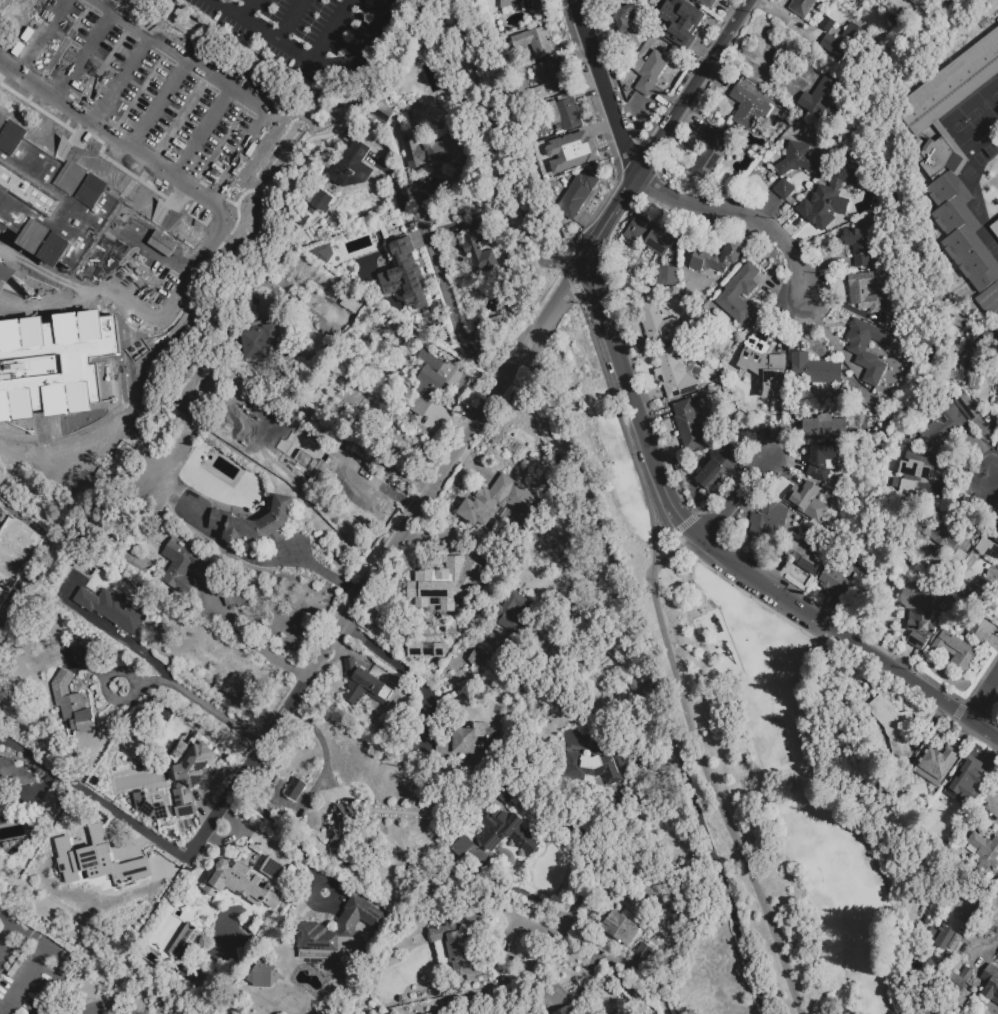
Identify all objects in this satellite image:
building: (708, 3)
building: (915, 3)
building: (530, 6)
building: (49, 8)
building: (803, 8)
road: (250, 10)
building: (984, 16)
road: (292, 21)
building: (682, 23)
building: (827, 27)
building: (629, 28)
road: (332, 32)
road: (44, 38)
building: (543, 44)
building: (843, 48)
road: (85, 52)
road: (187, 52)
road: (252, 53)
road: (311, 63)
road: (9, 69)
building: (650, 74)
road: (120, 75)
building: (553, 75)
road: (475, 81)
building: (951, 88)
road: (605, 89)
road: (154, 97)
parking lot: (163, 97)
building: (822, 103)
building: (749, 110)
building: (383, 113)
building: (569, 114)
road: (189, 120)
building: (0, 131)
road: (665, 131)
building: (948, 136)
road: (220, 140)
road: (123, 143)
building: (436, 152)
building: (571, 152)
road: (236, 153)
building: (852, 154)
building: (710, 157)
building: (798, 162)
road: (283, 164)
building: (353, 169)
building: (834, 191)
building: (785, 192)
building: (577, 194)
building: (320, 200)
road: (745, 214)
building: (959, 214)
building: (994, 229)
building: (648, 238)
building: (865, 238)
building: (473, 245)
building: (323, 252)
building: (717, 260)
building: (765, 265)
road: (575, 269)
building: (400, 273)
road: (201, 279)
building: (668, 279)
building: (58, 283)
road: (447, 294)
building: (741, 297)
building: (873, 299)
building: (989, 300)
building: (352, 303)
road: (160, 318)
building: (660, 326)
building: (267, 346)
building: (862, 356)
building: (765, 363)
building: (971, 363)
building: (814, 371)
building: (678, 372)
building: (433, 384)
building: (866, 394)
building: (968, 409)
building: (826, 425)
building: (942, 426)
building: (689, 427)
road: (362, 443)
building: (47, 460)
building: (823, 464)
building: (797, 465)
building: (716, 472)
building: (73, 473)
road: (996, 476)
building: (909, 481)
road: (664, 483)
road: (732, 499)
building: (806, 501)
building: (498, 503)
parking lot: (0, 504)
building: (768, 524)
building: (256, 525)
road: (670, 531)
building: (937, 536)
building: (996, 542)
building: (988, 551)
building: (16, 557)
building: (805, 560)
road: (264, 561)
building: (183, 568)
building: (835, 578)
road: (368, 586)
building: (444, 587)
building: (982, 590)
building: (235, 599)
building: (114, 611)
building: (505, 614)
building: (918, 618)
building: (985, 634)
road: (259, 640)
road: (127, 643)
road: (850, 644)
building: (89, 646)
road: (668, 648)
building: (426, 649)
road: (346, 650)
building: (955, 650)
building: (478, 661)
road: (392, 665)
road: (90, 666)
building: (548, 672)
building: (365, 687)
road: (653, 690)
road: (928, 694)
road: (109, 695)
road: (984, 700)
road: (202, 705)
building: (73, 706)
building: (893, 729)
building: (472, 743)
building: (193, 746)
building: (637, 756)
building: (934, 767)
building: (596, 768)
building: (188, 772)
building: (15, 774)
road: (320, 776)
building: (967, 788)
building: (295, 792)
building: (506, 795)
building: (3, 796)
road: (94, 798)
road: (989, 799)
park: (803, 801)
building: (146, 808)
road: (852, 818)
building: (346, 825)
road: (285, 829)
building: (508, 834)
building: (463, 849)
building: (984, 849)
building: (90, 860)
building: (271, 869)
road: (722, 881)
building: (240, 885)
road: (518, 889)
building: (650, 890)
road: (979, 898)
building: (511, 905)
building: (339, 930)
building: (621, 930)
road: (513, 931)
road: (6, 934)
building: (461, 941)
building: (948, 941)
building: (185, 943)
building: (153, 952)
road: (59, 953)
building: (644, 954)
road: (640, 971)
road: (26, 979)
road: (583, 980)
building: (957, 981)
building: (991, 985)
road: (456, 996)
road: (101, 1010)
building: (558, 1013)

=====

EXERCISE INSTRUCTIONS:
You are asked to output the records precisely as they appear, minus any pictures.

ANSWER SPACE:
Identify all objects in this satellite image:
building: (708, 3)
building: (915, 3)
building: (530, 6)
building: (49, 8)
building: (803, 8)
road: (250, 10)
building: (984, 16)
road: (292, 21)
building: (682, 23)
building: (827, 27)
building: (629, 28)
road: (332, 32)
road: (44, 38)
building: (543, 44)
building: (843, 48)
road: (85, 52)
road: (187, 52)
road: (252, 53)
road: (311, 63)
road: (9, 69)
building: (650, 74)
road: (120, 75)
building: (553, 75)
road: (475, 81)
building: (951, 88)
road: (605, 89)
road: (154, 97)
parking lot: (163, 97)
building: (822, 103)
building: (749, 110)
building: (383, 113)
building: (569, 114)
road: (189, 120)
building: (0, 131)
road: (665, 131)
building: (948, 136)
road: (220, 140)
road: (123, 143)
building: (436, 152)
building: (571, 152)
road: (236, 153)
building: (852, 154)
building: (710, 157)
building: (798, 162)
road: (283, 164)
building: (353, 169)
building: (834, 191)
building: (785, 192)
building: (577, 194)
building: (320, 200)
road: (745, 214)
building: (959, 214)
building: (994, 229)
building: (648, 238)
building: (865, 238)
building: (473, 245)
building: (323, 252)
building: (717, 260)
building: (765, 265)
road: (575, 269)
building: (400, 273)
road: (201, 279)
building: (668, 279)
building: (58, 283)
road: (447, 294)
building: (741, 297)
building: (873, 299)
building: (989, 300)
building: (352, 303)
road: (160, 318)
building: (660, 326)
building: (267, 346)
building: (862, 356)
building: (765, 363)
building: (971, 363)
building: (814, 371)
building: (678, 372)
building: (433, 384)
building: (866, 394)
building: (968, 409)
building: (826, 425)
building: (942, 426)
building: (689, 427)
road: (362, 443)
building: (47, 460)
building: (823, 464)
building: (797, 465)
building: (716, 472)
building: (73, 473)
road: (996, 476)
building: (909, 481)
road: (664, 483)
road: (732, 499)
building: (806, 501)
building: (498, 503)
parking lot: (0, 504)
building: (768, 524)
building: (256, 525)
road: (670, 531)
building: (937, 536)
building: (996, 542)
building: (988, 551)
building: (16, 557)
building: (805, 560)
road: (264, 561)
building: (183, 568)
building: (835, 578)
road: (368, 586)
building: (444, 587)
building: (982, 590)
building: (235, 599)
building: (114, 611)
building: (505, 614)
building: (918, 618)
building: (985, 634)
road: (259, 640)
road: (127, 643)
road: (850, 644)
building: (89, 646)
road: (668, 648)
building: (426, 649)
road: (346, 650)
building: (955, 650)
building: (478, 661)
road: (392, 665)
road: (90, 666)
building: (548, 672)
building: (365, 687)
road: (653, 690)
road: (928, 694)
road: (109, 695)
road: (984, 700)
road: (202, 705)
building: (73, 706)
building: (893, 729)
building: (472, 743)
building: (193, 746)
building: (637, 756)
building: (934, 767)
building: (596, 768)
building: (188, 772)
building: (15, 774)
road: (320, 776)
building: (967, 788)
building: (295, 792)
building: (506, 795)
building: (3, 796)
road: (94, 798)
road: (989, 799)
park: (803, 801)
building: (146, 808)
road: (852, 818)
building: (346, 825)
road: (285, 829)
building: (508, 834)
building: (463, 849)
building: (984, 849)
building: (90, 860)
building: (271, 869)
road: (722, 881)
building: (240, 885)
road: (518, 889)
building: (650, 890)
road: (979, 898)
building: (511, 905)
building: (339, 930)
building: (621, 930)
road: (513, 931)
road: (6, 934)
building: (461, 941)
building: (948, 941)
building: (185, 943)
building: (153, 952)
road: (59, 953)
building: (644, 954)
road: (640, 971)
road: (26, 979)
road: (583, 980)
building: (957, 981)
building: (991, 985)
road: (456, 996)
road: (101, 1010)
building: (558, 1013)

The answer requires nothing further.